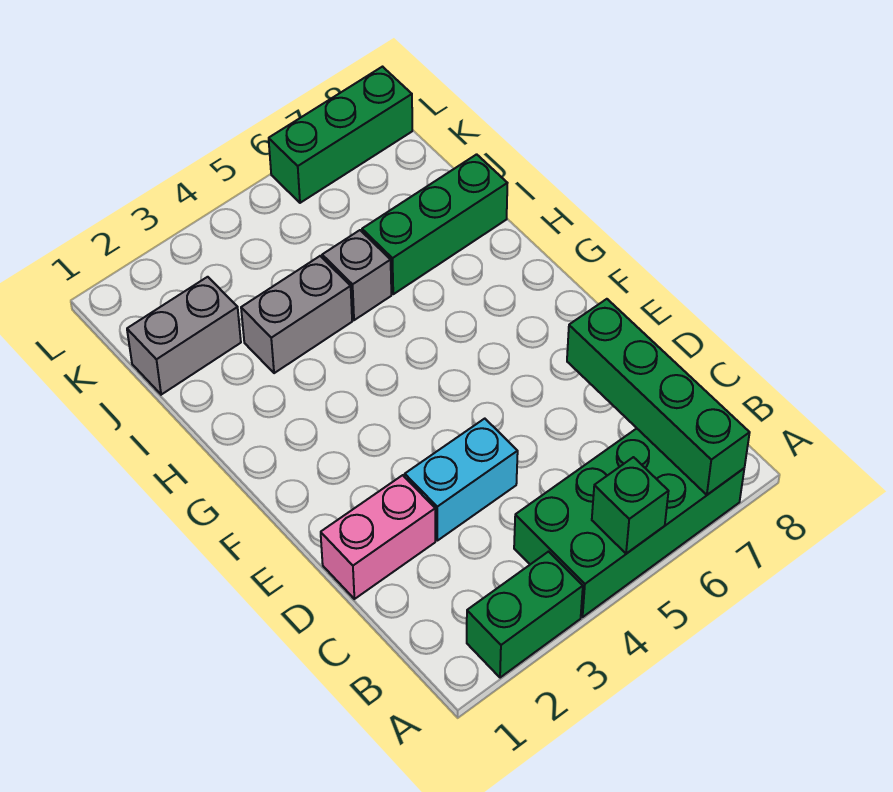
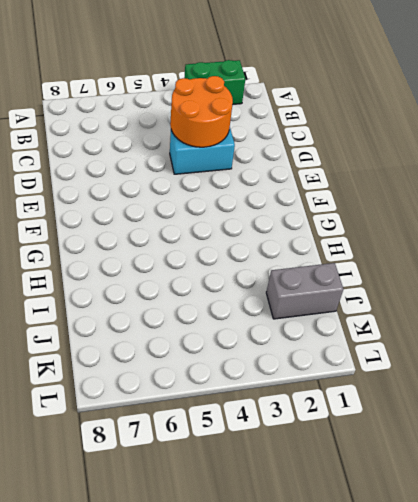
orange round brick C3:D4 level 2 -> none
none -> green brick A4:B7 level 1
none -> pink brick D1:D2 level 1

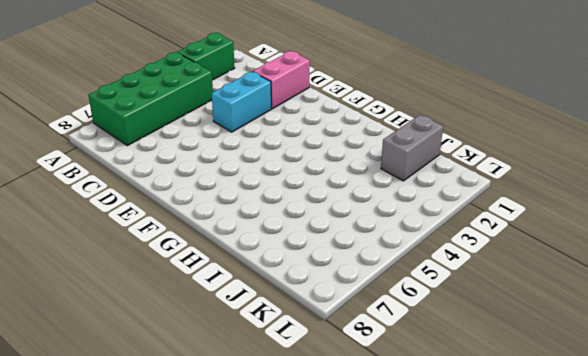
none -> grey brick I3:I4 level 1
none -> grey brick I5 level 1

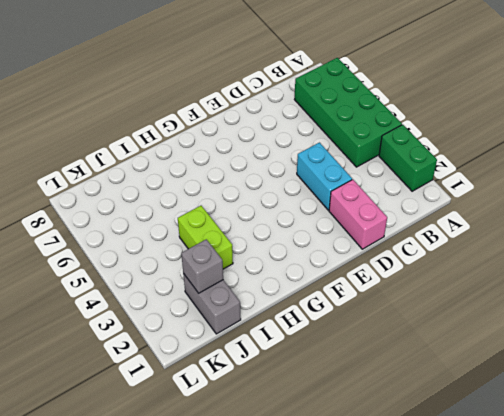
lime brick I3:I4 level 1 -> grey brick I3:I4 level 1
grey brick J2 level 2 -> grey brick I5 level 1
none -> green brick I6:I8 level 1
none -> green brick L6:L8 level 1

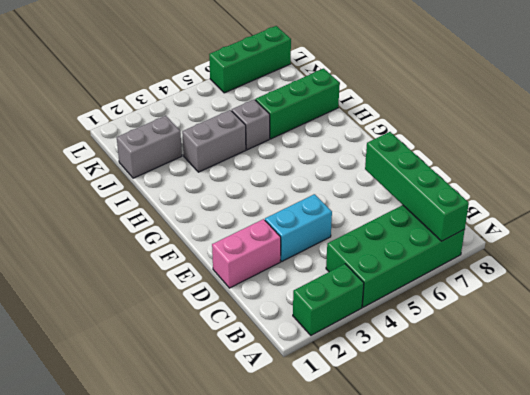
none -> green brick A5 level 2

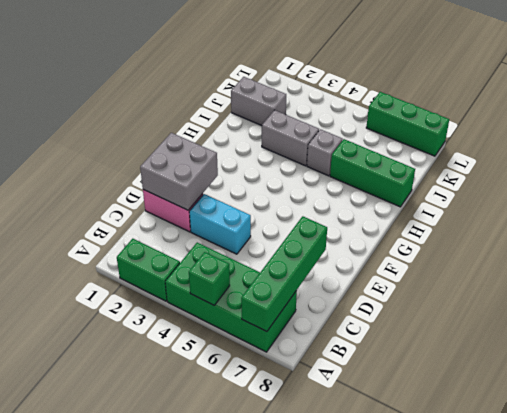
grey brick D1:E2 level 2 -> none

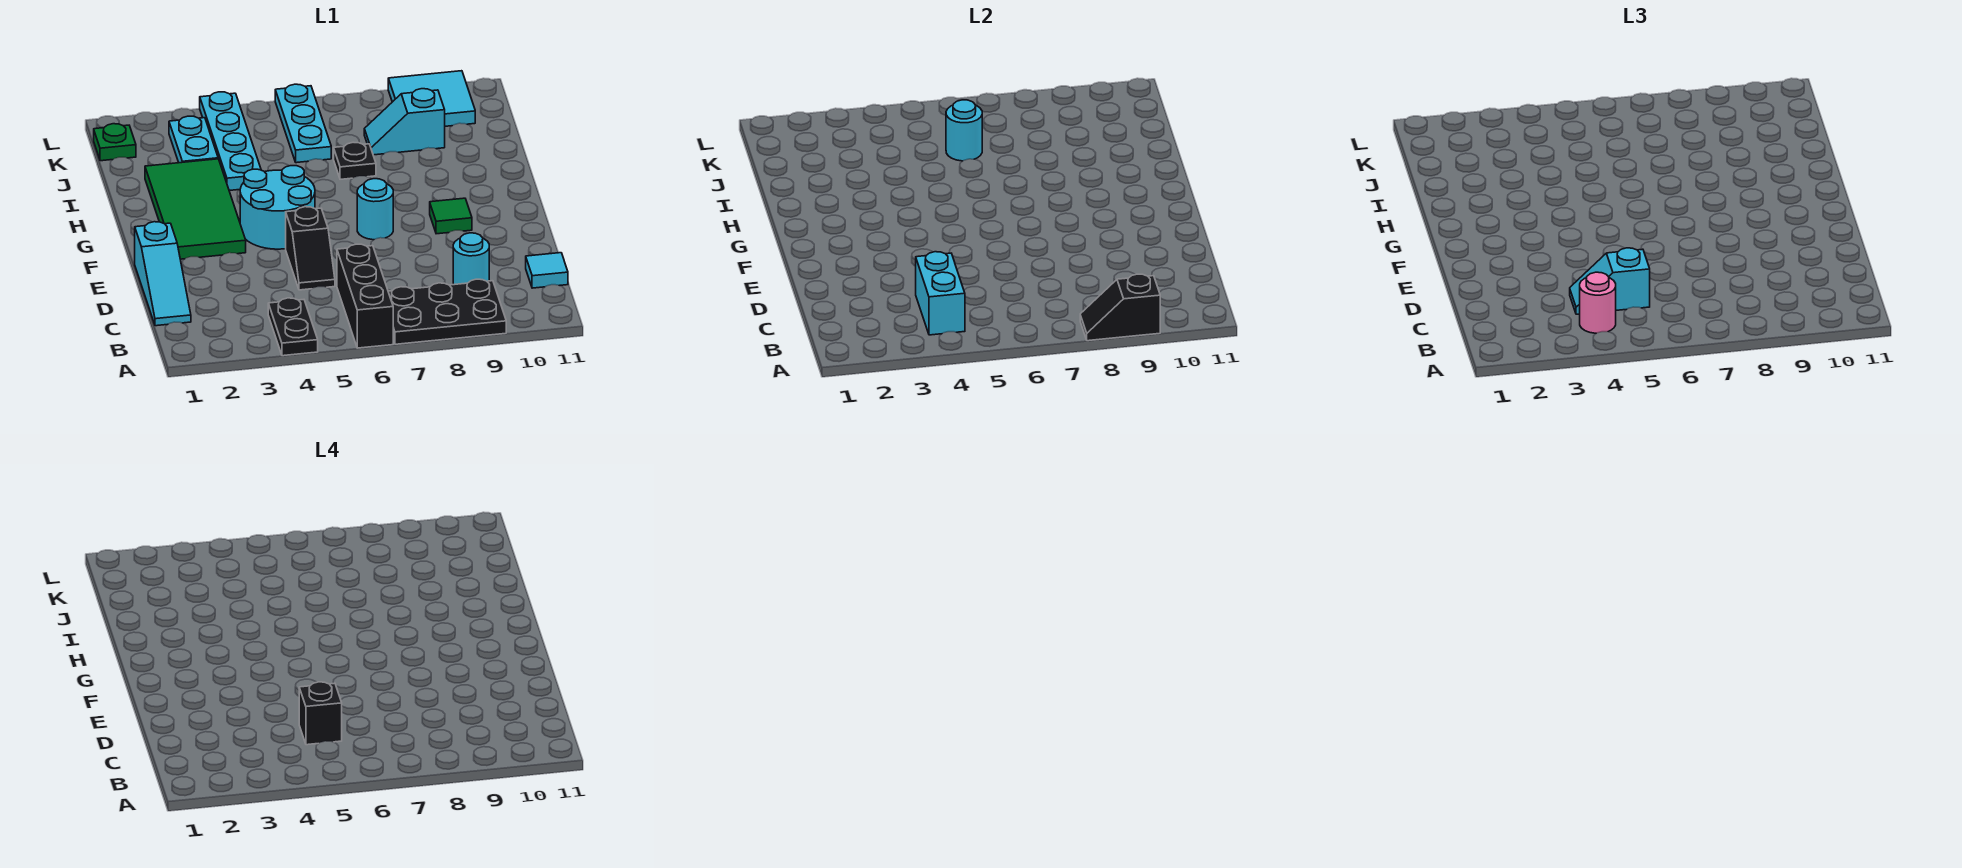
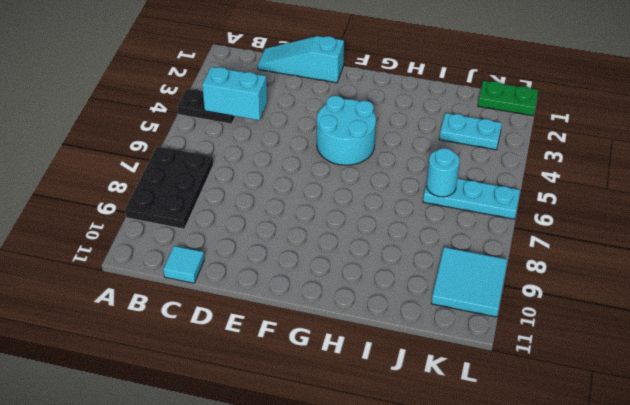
green plate K1:L1 level 1 -> green plate K1 level 1
none -> black brick A6:C6 level 1
none -> cyan round brick C9 level 1
none -> black slope D5:E5 level 1 top E

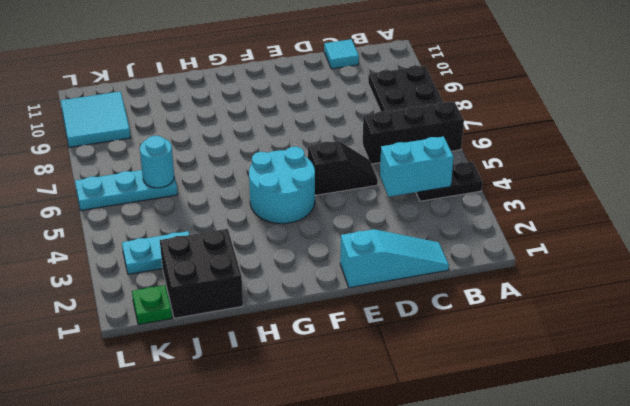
black brick I1:J2 level 1 -> green tile F2:I3 level 1
none -> cyan round brick C9 level 1
none -> cyan round brick F7 level 1
none -> green tile F9 level 1

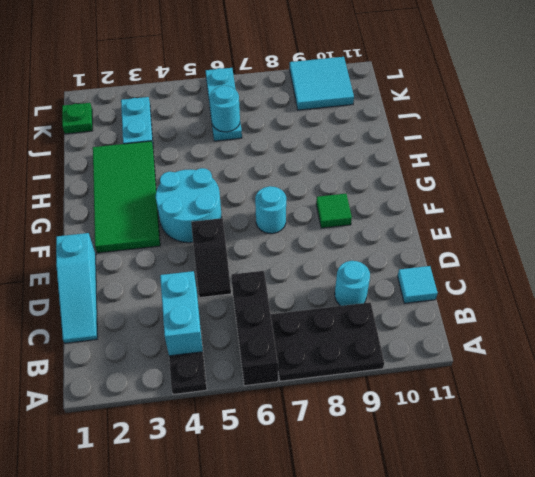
none -> cyan plate I4:L4 level 1
none -> black plate I7 level 1
none -> cyan slope J8:J9 level 1 top 9

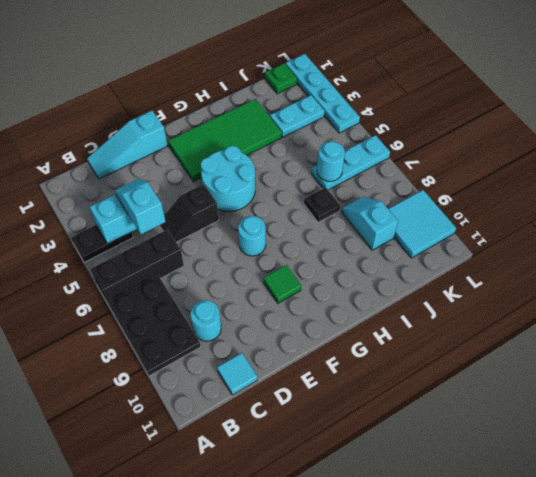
cyan plate L1:L4 level 1 -> cyan plate I4:L4 level 1
none -> black slope A8:A9 level 2 top 9
none -> pink round brick B4 level 3
none -> black brick C5 level 4

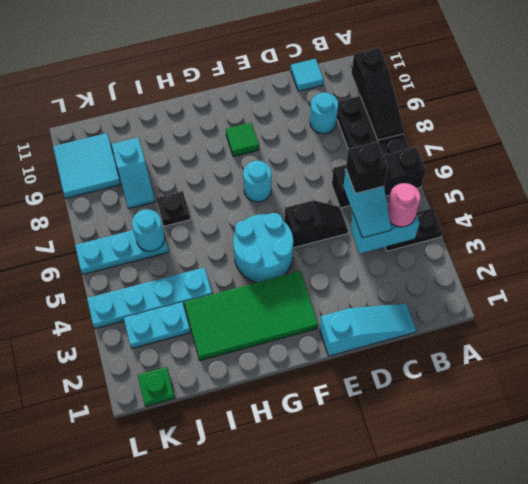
black slope A8:A10 level 2 top 10 -> black slope A8:A9 level 2 top 9

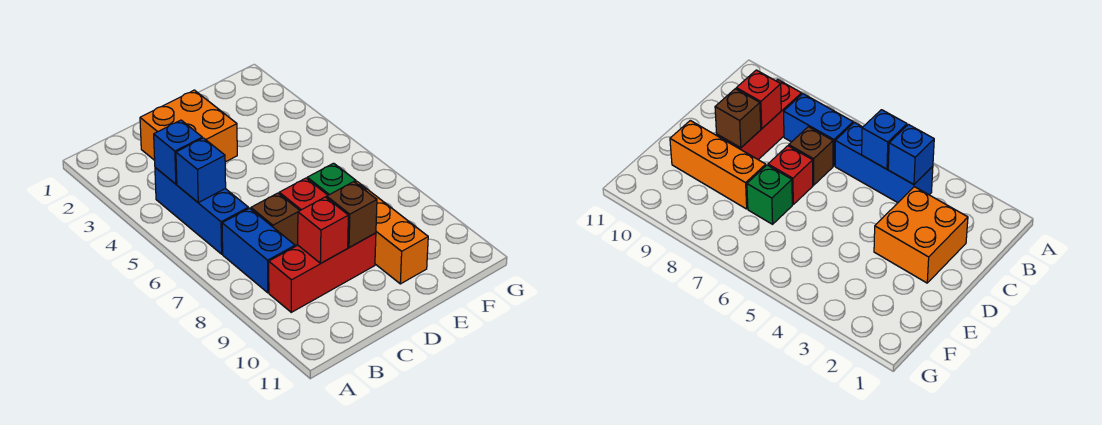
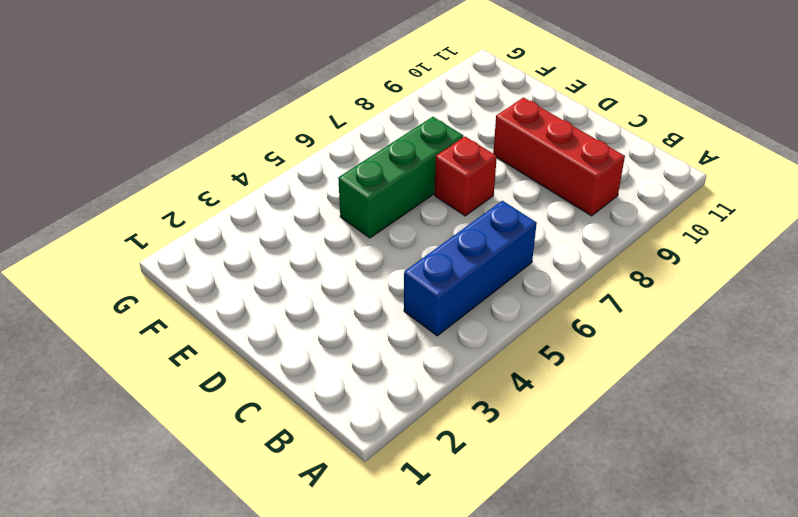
green brick E5:E7 level 1 -> green brick E7 level 1
none -> blue brick B7:B8 level 1
none -> orange brick C2:D3 level 1
none -> brown brick C7 level 1

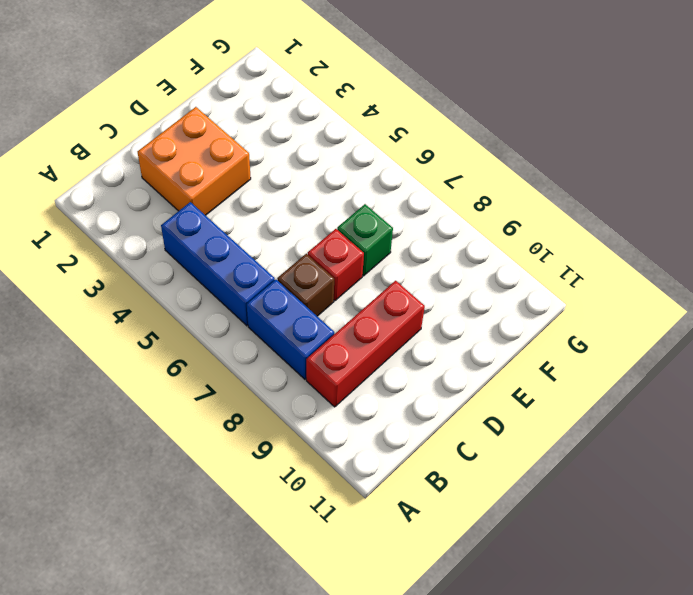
none -> orange brick E8:E10 level 1
none -> blue brick B4 level 2
none -> blue brick B5 level 2

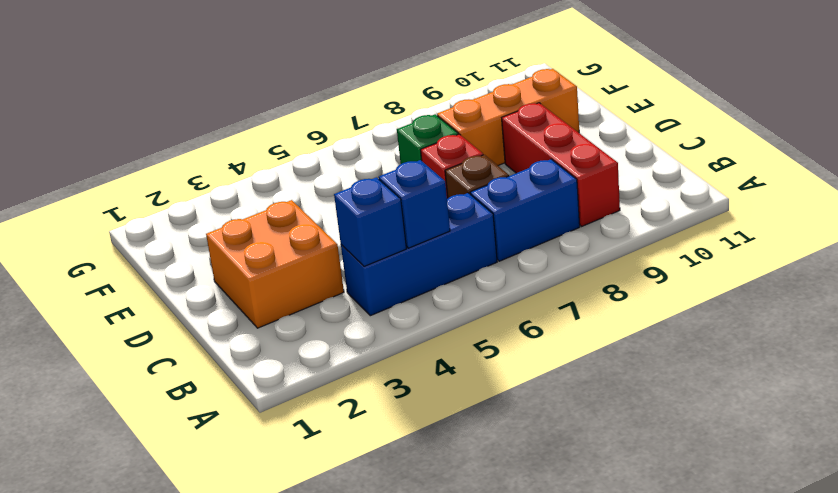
none -> red brick C9 level 2
none -> brown brick D9 level 2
********
-- WHAT YOU ARE ASKED TO DO --
Word for word, retype all of the data above, but include no pictures.

-- WRITTEN SOLUTION --
orange round brick C3:D4 level 2 -> none
none -> green brick A4:B7 level 1
none -> pink brick D1:D2 level 1

none -> grey brick I3:I4 level 1
none -> grey brick I5 level 1

lime brick I3:I4 level 1 -> grey brick I3:I4 level 1
grey brick J2 level 2 -> grey brick I5 level 1
none -> green brick I6:I8 level 1
none -> green brick L6:L8 level 1

none -> green brick A5 level 2

grey brick D1:E2 level 2 -> none

green plate K1:L1 level 1 -> green plate K1 level 1
none -> black brick A6:C6 level 1
none -> cyan round brick C9 level 1
none -> black slope D5:E5 level 1 top E

black brick I1:J2 level 1 -> green tile F2:I3 level 1
none -> cyan round brick C9 level 1
none -> cyan round brick F7 level 1
none -> green tile F9 level 1

none -> cyan plate I4:L4 level 1
none -> black plate I7 level 1
none -> cyan slope J8:J9 level 1 top 9

cyan plate L1:L4 level 1 -> cyan plate I4:L4 level 1
none -> black slope A8:A9 level 2 top 9
none -> pink round brick B4 level 3
none -> black brick C5 level 4

black slope A8:A10 level 2 top 10 -> black slope A8:A9 level 2 top 9

green brick E5:E7 level 1 -> green brick E7 level 1
none -> blue brick B7:B8 level 1
none -> orange brick C2:D3 level 1
none -> brown brick C7 level 1

none -> orange brick E8:E10 level 1
none -> blue brick B4 level 2
none -> blue brick B5 level 2

none -> red brick C9 level 2
none -> brown brick D9 level 2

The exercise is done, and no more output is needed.